TASK REQUIREMENTS - From the line containing "black egg: 4 -> 5" down to the final line of the entries below, quote every line verbatim. Exclude pictures.

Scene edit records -
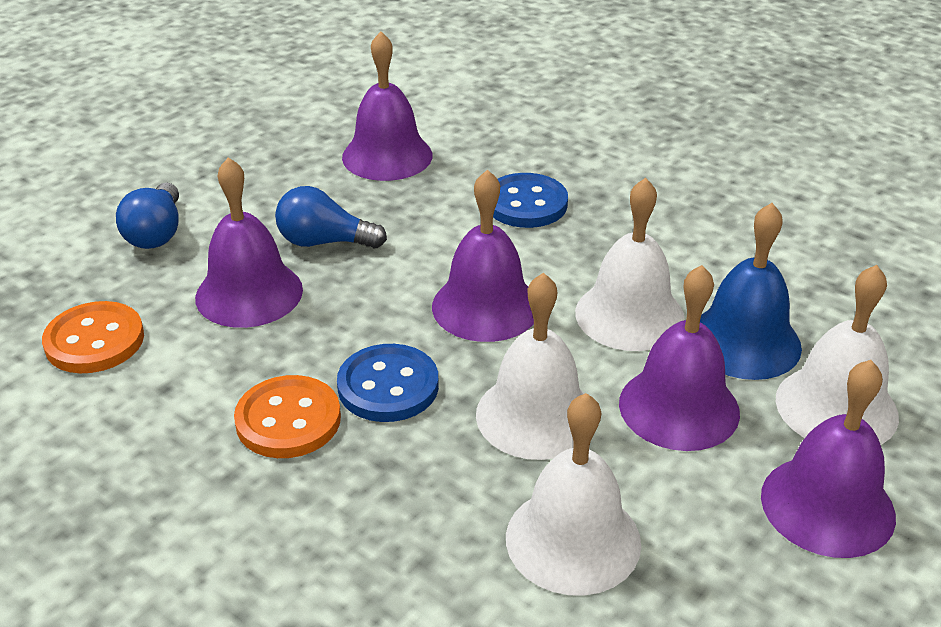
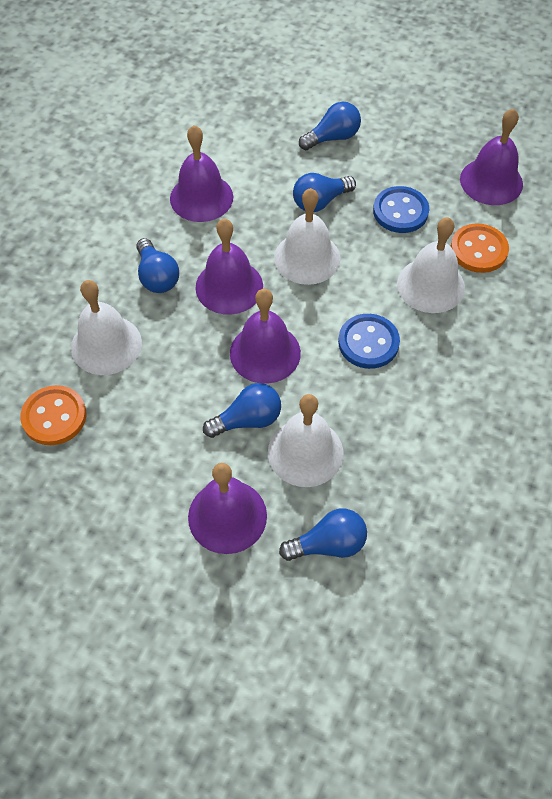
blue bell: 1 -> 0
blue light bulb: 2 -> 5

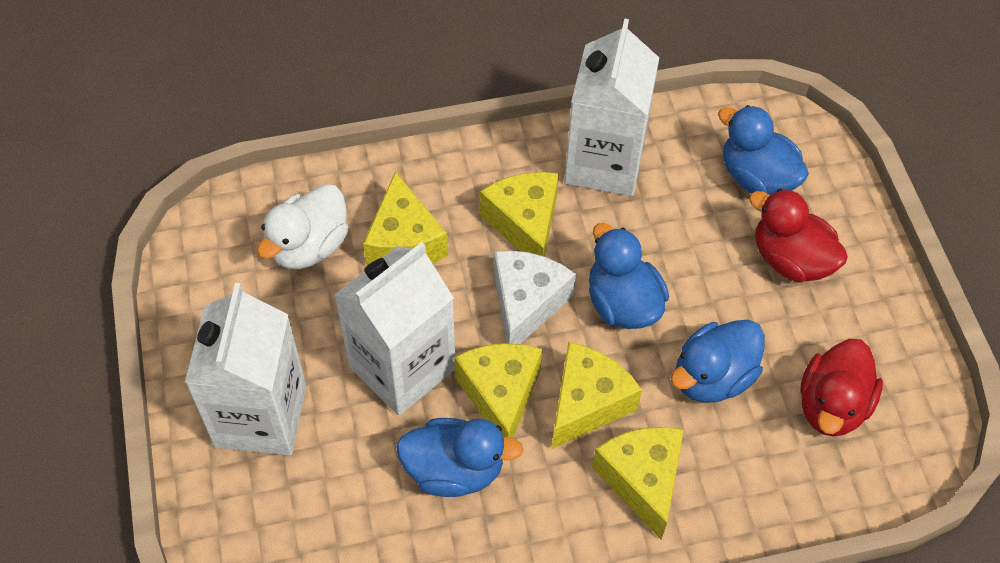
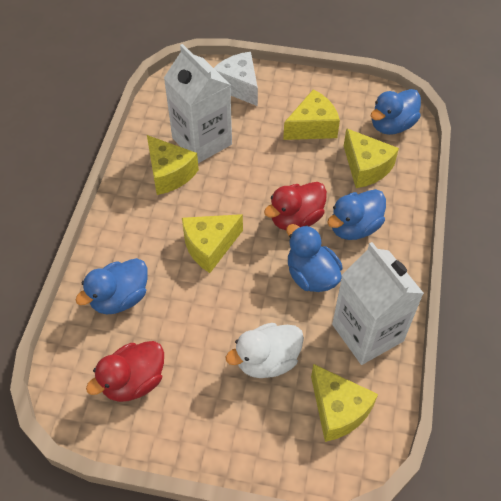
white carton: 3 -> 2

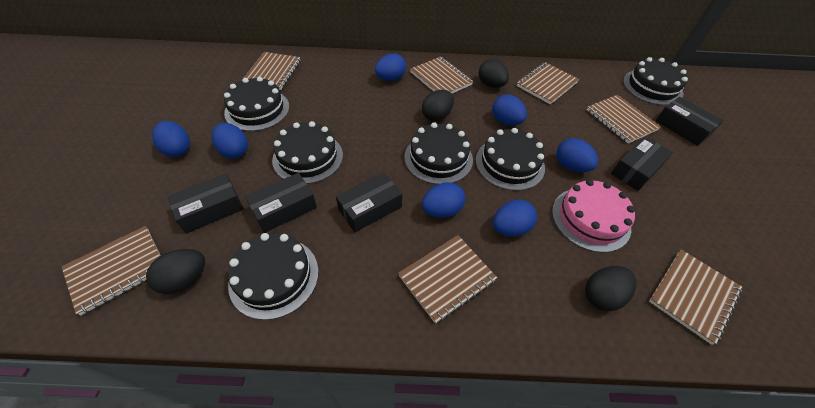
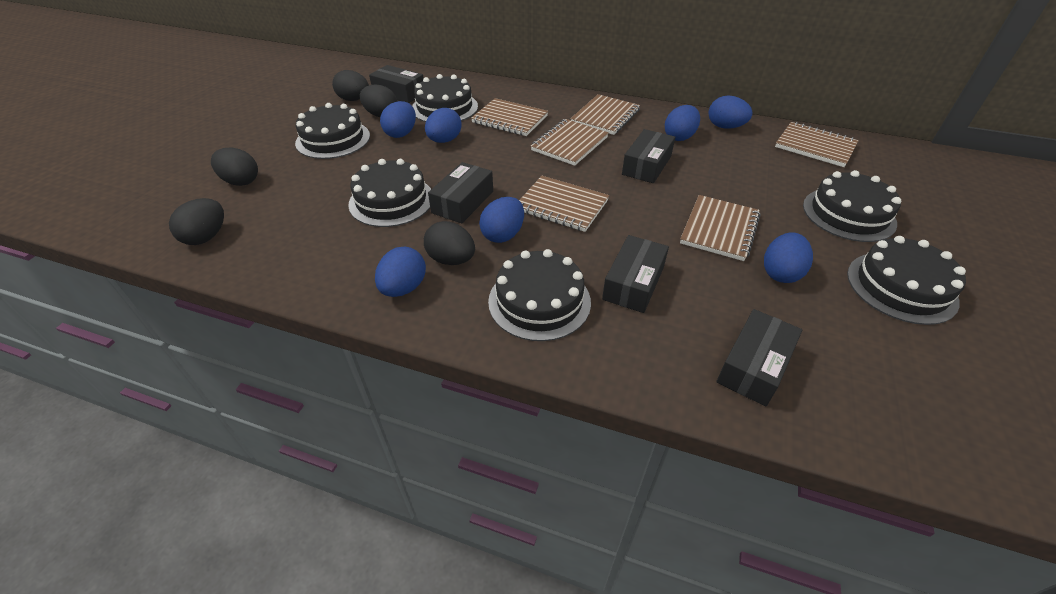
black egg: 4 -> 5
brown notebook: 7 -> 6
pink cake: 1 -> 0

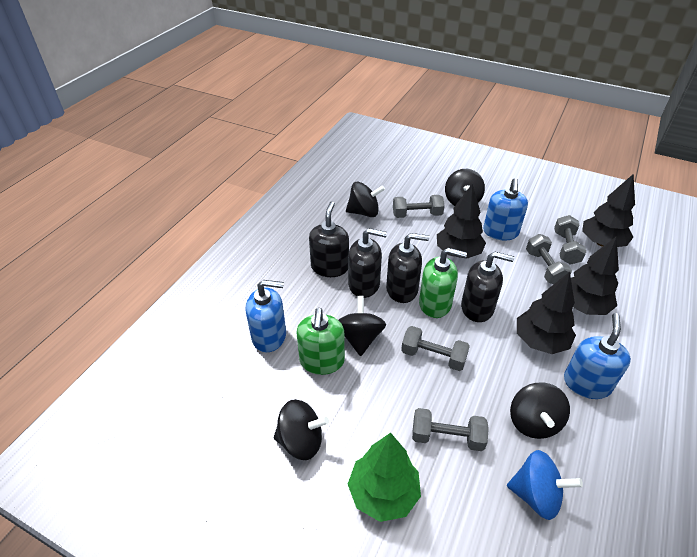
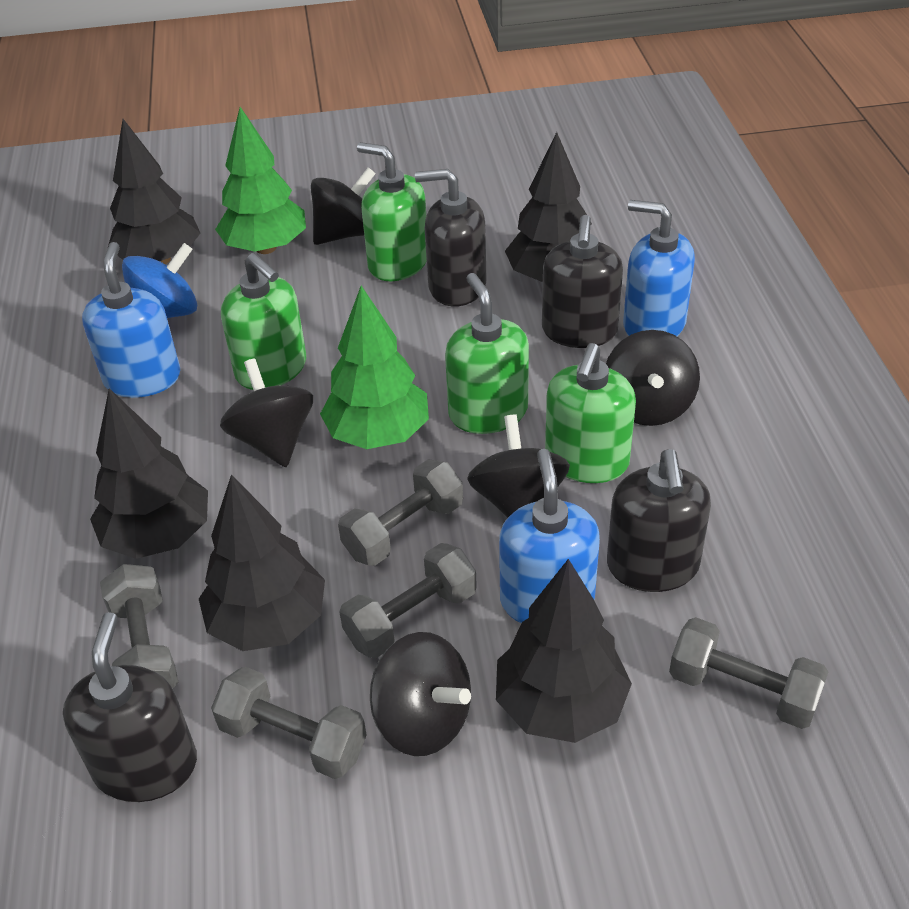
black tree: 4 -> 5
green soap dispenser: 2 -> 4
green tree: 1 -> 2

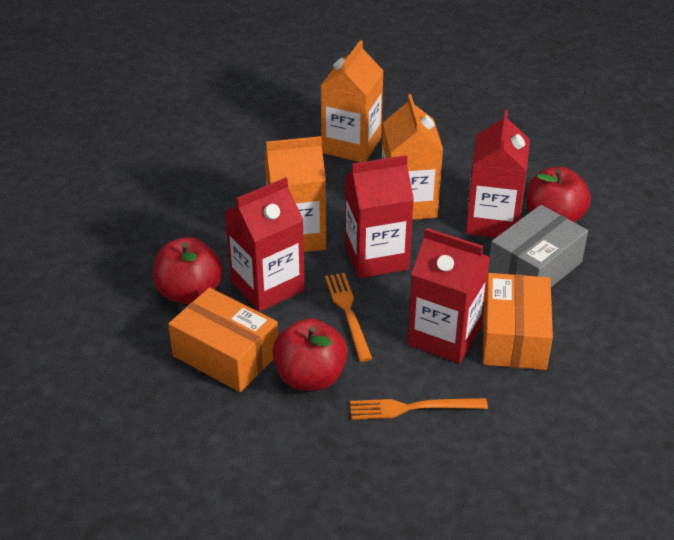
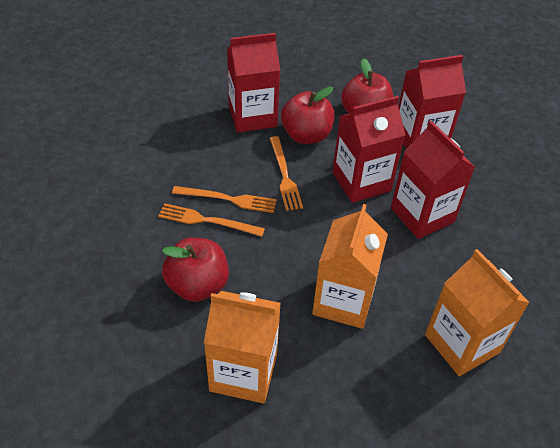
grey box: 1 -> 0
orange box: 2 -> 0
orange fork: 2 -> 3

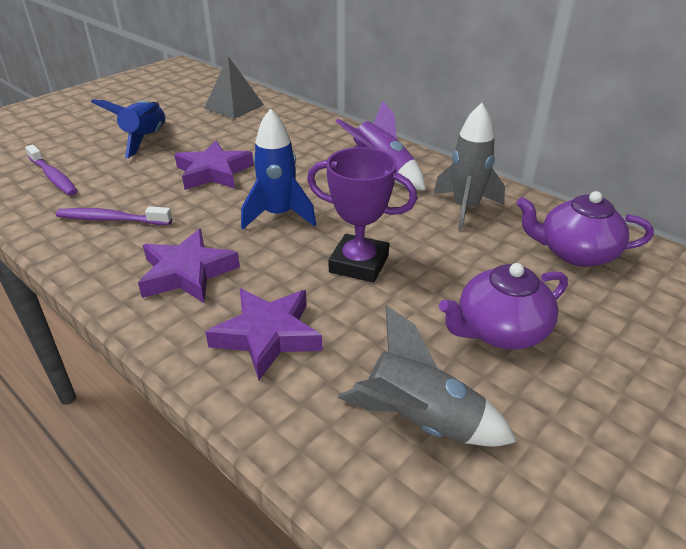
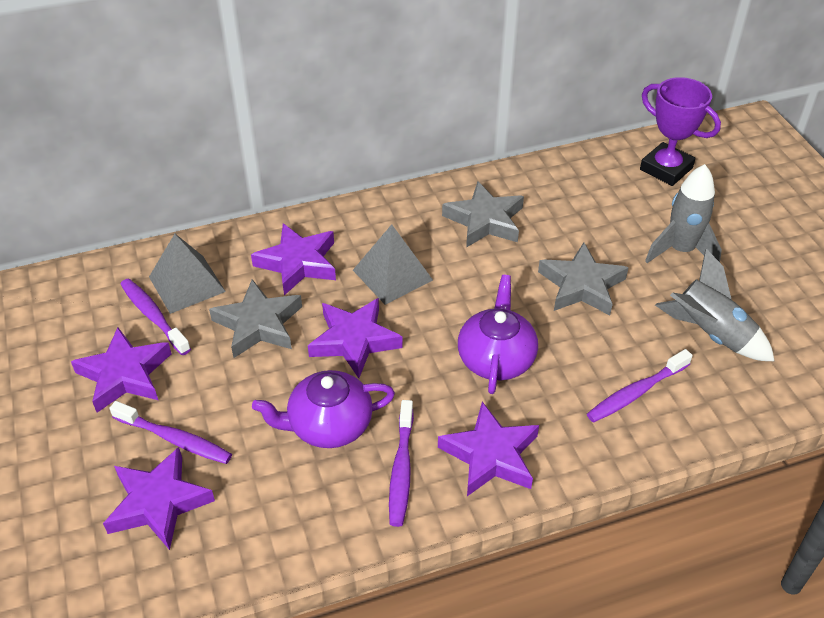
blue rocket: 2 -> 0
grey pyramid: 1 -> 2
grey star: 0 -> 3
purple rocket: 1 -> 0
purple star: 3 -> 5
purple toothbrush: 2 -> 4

PROBLEM SOLUTION -
black egg: 4 -> 5
brown notebook: 7 -> 6
pink cake: 1 -> 0

black tree: 4 -> 5
green soap dispenser: 2 -> 4
green tree: 1 -> 2

grey box: 1 -> 0
orange box: 2 -> 0
orange fork: 2 -> 3

blue rocket: 2 -> 0
grey pyramid: 1 -> 2
grey star: 0 -> 3
purple rocket: 1 -> 0
purple star: 3 -> 5
purple toothbrush: 2 -> 4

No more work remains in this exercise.